WORK TASK: Reproduce the lines below exactly, from the one containing "The camera went 35" through the one containing "The camera went 40", both included. Leave out any pictures.

THE RECORDS:
Segment Open

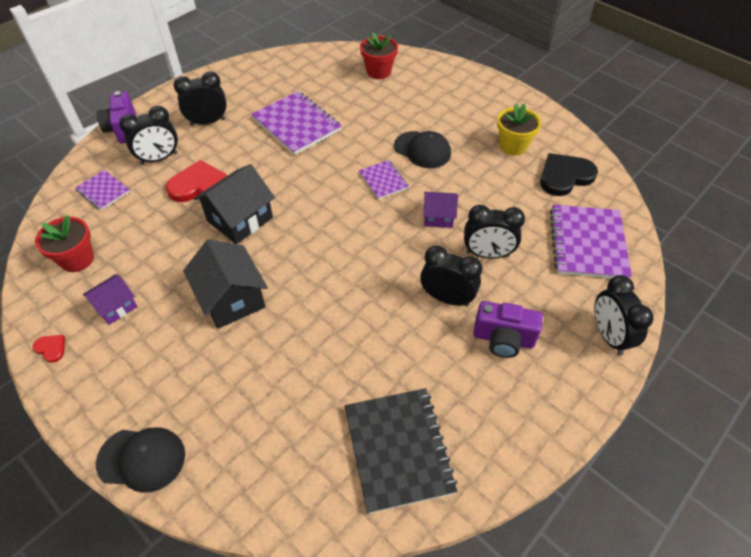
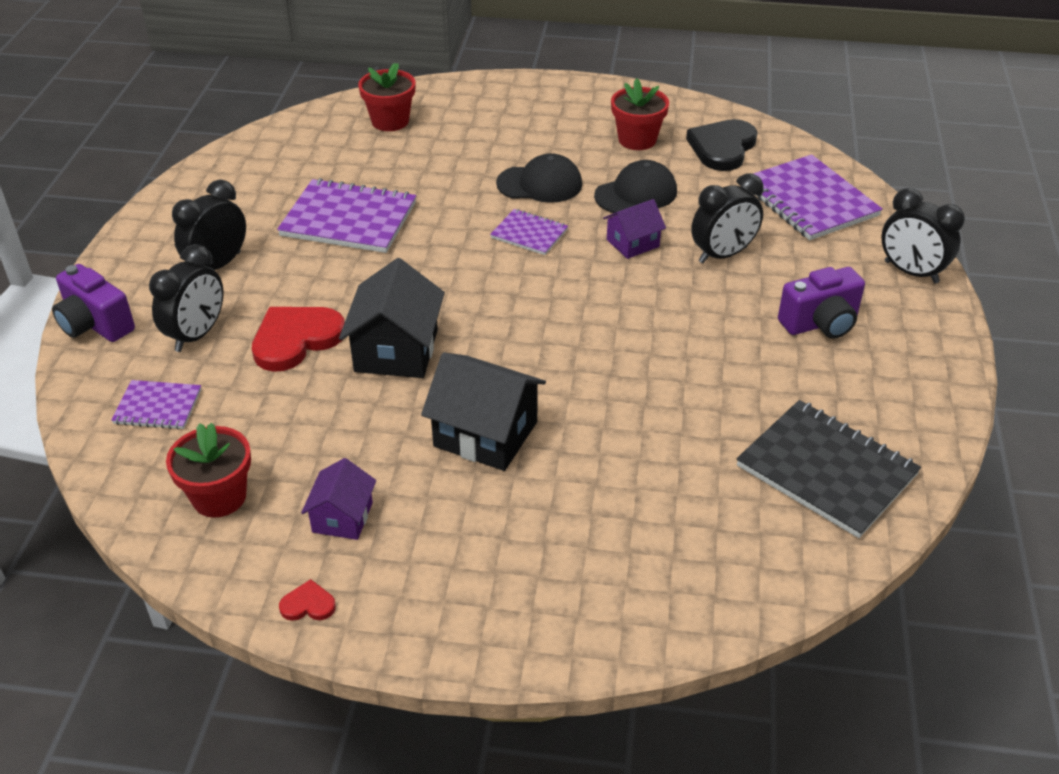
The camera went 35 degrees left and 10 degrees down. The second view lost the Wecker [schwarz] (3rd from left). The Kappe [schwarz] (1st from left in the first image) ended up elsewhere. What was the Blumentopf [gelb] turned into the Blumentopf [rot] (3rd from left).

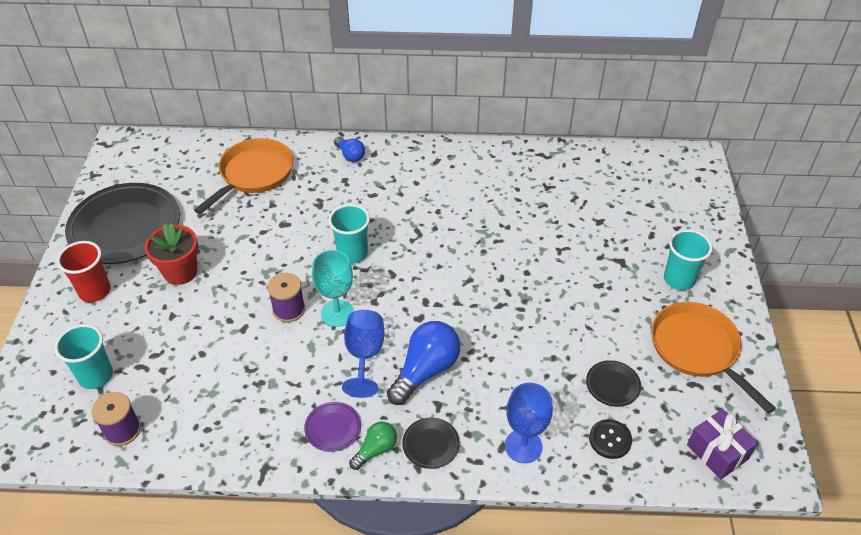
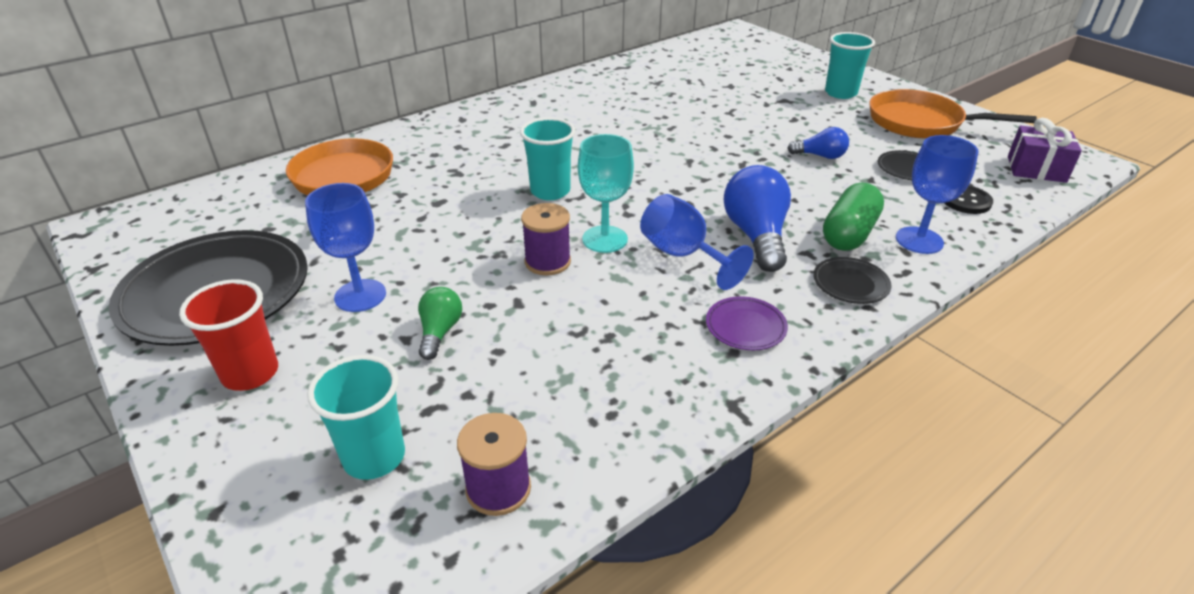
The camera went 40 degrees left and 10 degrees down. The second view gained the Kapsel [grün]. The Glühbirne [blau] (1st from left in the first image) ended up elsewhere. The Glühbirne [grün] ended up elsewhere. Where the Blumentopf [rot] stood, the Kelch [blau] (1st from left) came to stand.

Segment Closed
Segment Open

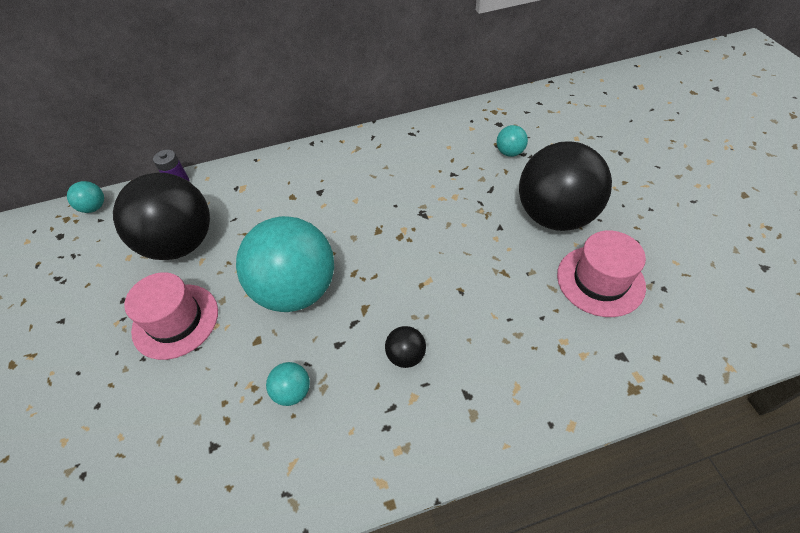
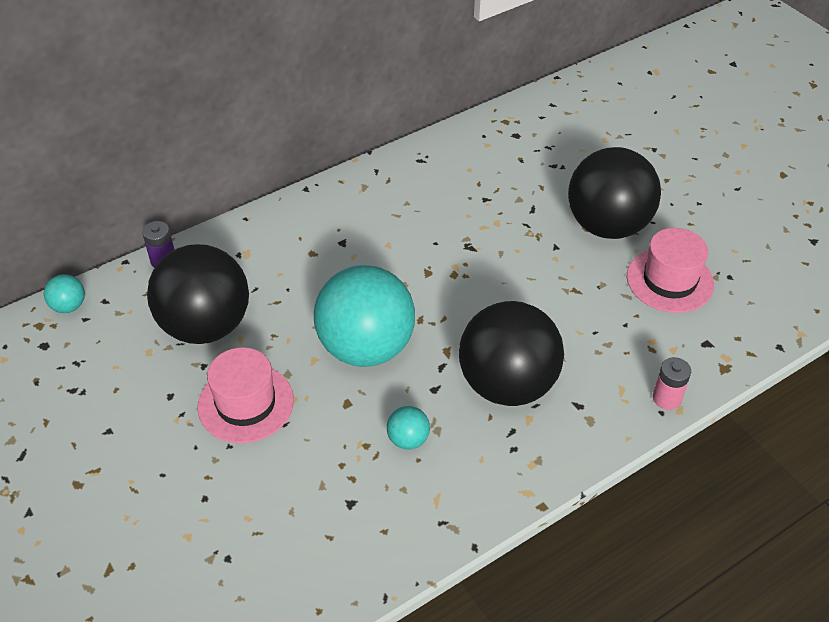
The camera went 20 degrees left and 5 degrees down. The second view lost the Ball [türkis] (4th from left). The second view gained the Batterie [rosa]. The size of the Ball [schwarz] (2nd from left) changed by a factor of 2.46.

Segment Closed
Segment Open

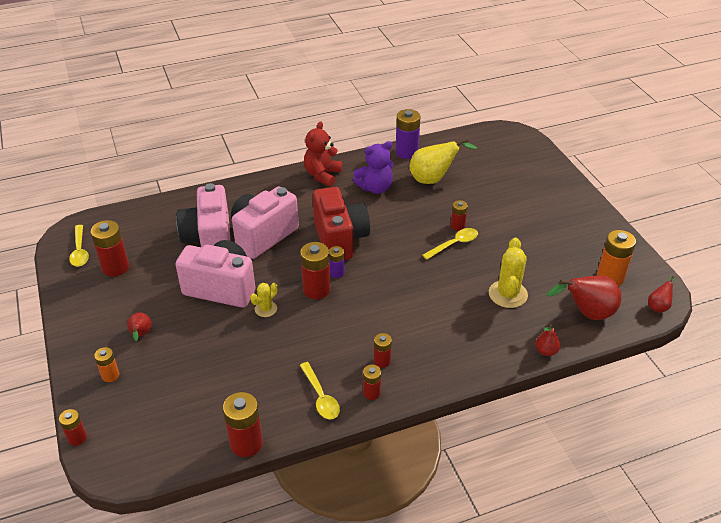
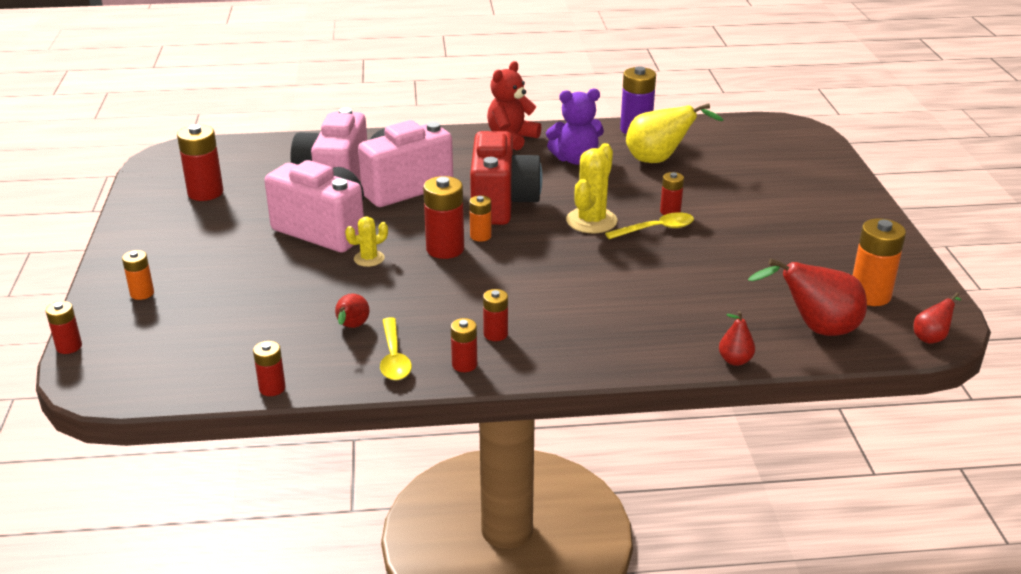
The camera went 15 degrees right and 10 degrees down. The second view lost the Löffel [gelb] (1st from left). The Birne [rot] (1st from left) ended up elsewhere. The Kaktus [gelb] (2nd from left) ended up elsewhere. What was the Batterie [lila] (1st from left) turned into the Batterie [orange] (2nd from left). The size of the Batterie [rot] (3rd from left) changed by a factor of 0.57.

Segment Closed

EXERCISE SOLUTION:
The camera went 35 degrees left and 10 degrees down. The second view lost the Wecker [schwarz] (3rd from left). The Kappe [schwarz] (1st from left in the first image) ended up elsewhere. What was the Blumentopf [gelb] turned into the Blumentopf [rot] (3rd from left).

The camera went 40 degrees left and 10 degrees down. The second view gained the Kapsel [grün]. The Glühbirne [blau] (1st from left in the first image) ended up elsewhere. The Glühbirne [grün] ended up elsewhere. Where the Blumentopf [rot] stood, the Kelch [blau] (1st from left) came to stand.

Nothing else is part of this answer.